### Task objective
Search the entries below. Return every line that has "left" in it.

╭─ Provided information

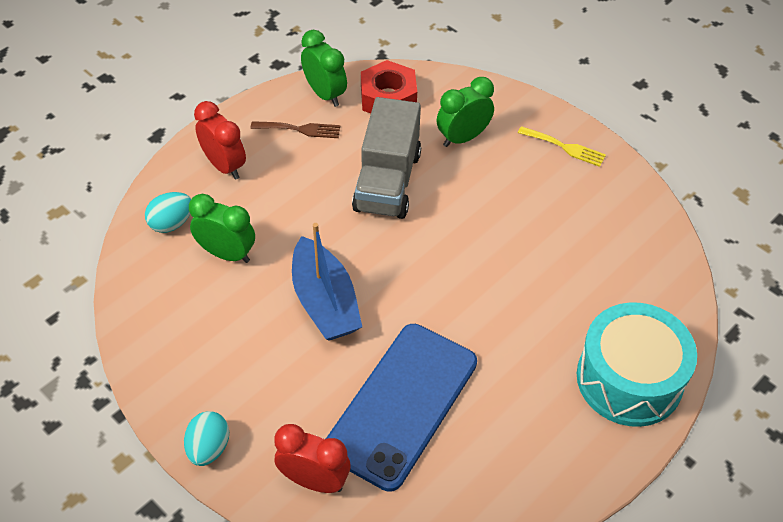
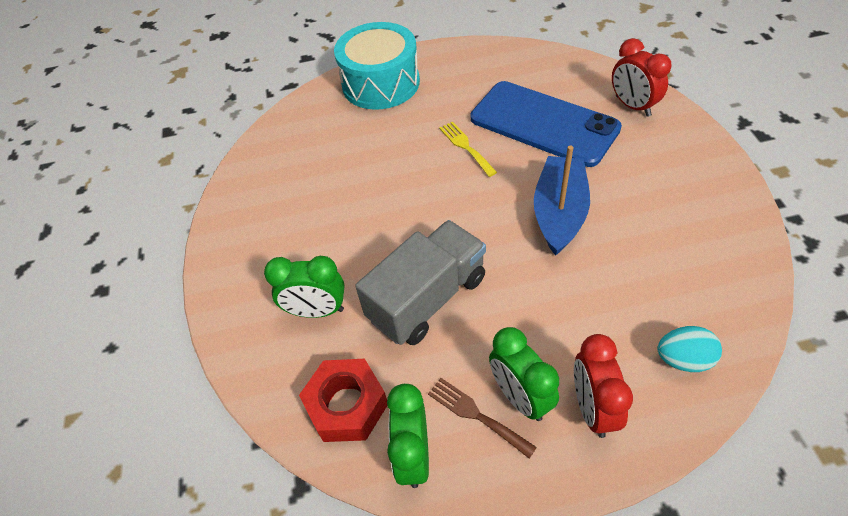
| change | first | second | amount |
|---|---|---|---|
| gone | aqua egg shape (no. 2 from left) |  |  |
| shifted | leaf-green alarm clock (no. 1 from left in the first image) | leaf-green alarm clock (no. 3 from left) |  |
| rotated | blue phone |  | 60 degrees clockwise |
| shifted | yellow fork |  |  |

╰─

### Written solution
| gone | aqua egg shape (no. 2 from left) |  |  |
| shifted | leaf-green alarm clock (no. 1 from left in the first image) | leaf-green alarm clock (no. 3 from left) |  |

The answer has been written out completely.